--- TASK INSTRUCTIONS ---
Run through the records and, wherever a line holds the word "verde", return that line.

--- GIVEN RECORDS ---
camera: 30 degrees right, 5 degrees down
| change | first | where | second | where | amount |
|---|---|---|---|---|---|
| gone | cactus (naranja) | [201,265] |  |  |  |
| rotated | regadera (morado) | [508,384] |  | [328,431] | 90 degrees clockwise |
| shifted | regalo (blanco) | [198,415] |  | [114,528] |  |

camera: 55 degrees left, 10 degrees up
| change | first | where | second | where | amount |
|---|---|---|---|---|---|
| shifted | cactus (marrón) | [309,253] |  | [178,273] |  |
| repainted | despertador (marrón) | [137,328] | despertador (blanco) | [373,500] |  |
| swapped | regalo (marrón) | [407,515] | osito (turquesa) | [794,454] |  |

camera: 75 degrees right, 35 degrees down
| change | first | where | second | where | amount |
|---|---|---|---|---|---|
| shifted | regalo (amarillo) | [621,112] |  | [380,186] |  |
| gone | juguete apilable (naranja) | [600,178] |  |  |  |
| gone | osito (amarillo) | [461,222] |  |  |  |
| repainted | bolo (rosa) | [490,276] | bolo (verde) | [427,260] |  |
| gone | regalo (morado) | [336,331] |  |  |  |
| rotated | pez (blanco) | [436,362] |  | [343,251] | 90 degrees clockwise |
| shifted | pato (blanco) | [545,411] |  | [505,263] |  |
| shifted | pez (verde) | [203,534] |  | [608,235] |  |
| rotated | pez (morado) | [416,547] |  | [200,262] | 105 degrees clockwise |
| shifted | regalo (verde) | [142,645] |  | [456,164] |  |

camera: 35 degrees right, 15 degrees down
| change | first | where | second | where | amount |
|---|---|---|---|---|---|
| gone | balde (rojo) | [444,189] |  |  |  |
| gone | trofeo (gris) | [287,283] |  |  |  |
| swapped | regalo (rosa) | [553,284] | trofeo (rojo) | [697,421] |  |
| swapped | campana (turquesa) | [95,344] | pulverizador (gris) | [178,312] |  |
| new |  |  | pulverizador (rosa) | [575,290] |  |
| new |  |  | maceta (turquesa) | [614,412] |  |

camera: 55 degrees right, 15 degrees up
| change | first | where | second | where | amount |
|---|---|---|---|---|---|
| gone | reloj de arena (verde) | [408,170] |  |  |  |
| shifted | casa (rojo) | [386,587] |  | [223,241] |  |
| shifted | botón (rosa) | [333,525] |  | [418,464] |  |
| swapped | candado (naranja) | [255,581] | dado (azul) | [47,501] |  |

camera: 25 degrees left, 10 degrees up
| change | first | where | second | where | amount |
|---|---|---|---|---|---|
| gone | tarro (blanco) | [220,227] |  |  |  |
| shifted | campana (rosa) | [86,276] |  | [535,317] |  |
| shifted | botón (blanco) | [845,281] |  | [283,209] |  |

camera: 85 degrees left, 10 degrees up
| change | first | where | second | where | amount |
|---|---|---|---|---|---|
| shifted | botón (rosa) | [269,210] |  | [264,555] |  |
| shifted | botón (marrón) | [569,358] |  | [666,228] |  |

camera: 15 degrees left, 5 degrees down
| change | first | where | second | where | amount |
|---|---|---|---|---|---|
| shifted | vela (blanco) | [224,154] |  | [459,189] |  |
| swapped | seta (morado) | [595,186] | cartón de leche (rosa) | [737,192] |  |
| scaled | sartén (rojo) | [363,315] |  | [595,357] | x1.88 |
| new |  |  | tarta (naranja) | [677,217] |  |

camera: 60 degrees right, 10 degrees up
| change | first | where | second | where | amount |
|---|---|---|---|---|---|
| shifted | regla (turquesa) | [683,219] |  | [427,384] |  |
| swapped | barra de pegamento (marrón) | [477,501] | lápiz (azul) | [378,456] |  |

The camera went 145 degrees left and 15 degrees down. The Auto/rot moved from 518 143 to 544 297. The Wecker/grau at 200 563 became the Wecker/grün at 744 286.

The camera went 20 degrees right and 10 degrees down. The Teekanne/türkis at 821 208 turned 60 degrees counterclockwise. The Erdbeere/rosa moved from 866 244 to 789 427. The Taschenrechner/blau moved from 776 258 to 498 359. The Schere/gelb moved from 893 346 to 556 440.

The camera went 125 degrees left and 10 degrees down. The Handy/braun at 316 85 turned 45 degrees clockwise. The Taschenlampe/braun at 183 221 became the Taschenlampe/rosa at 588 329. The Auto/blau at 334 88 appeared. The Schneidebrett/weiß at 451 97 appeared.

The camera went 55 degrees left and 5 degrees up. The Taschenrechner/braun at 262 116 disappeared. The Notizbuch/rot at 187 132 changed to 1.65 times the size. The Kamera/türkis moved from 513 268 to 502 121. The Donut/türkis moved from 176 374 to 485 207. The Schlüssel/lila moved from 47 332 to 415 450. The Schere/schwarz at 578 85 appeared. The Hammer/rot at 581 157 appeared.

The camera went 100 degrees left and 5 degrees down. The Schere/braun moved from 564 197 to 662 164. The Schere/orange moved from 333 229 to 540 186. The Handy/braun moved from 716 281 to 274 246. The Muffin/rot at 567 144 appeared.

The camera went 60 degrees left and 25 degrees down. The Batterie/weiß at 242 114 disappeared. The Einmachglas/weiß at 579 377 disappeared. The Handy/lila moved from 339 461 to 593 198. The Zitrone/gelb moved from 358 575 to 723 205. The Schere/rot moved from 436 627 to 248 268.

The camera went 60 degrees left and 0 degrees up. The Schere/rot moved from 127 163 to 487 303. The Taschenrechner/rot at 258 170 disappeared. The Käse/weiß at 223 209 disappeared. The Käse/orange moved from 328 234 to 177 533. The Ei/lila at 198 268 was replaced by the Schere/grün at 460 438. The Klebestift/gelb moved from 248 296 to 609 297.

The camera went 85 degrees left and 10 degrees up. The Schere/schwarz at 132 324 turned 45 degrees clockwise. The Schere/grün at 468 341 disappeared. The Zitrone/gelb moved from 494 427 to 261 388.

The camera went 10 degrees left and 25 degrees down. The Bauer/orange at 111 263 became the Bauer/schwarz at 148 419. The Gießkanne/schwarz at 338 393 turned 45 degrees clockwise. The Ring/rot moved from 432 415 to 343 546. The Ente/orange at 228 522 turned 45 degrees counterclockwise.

--- SOLUTION ---
| repainted | bolo (rosa) | [490,276] | bolo (verde) | [427,260] |  |
| shifted | pez (verde) | [203,534] |  | [608,235] |  |
| shifted | regalo (verde) | [142,645] |  | [456,164] |  |
| gone | reloj de arena (verde) | [408,170] |  |  |  |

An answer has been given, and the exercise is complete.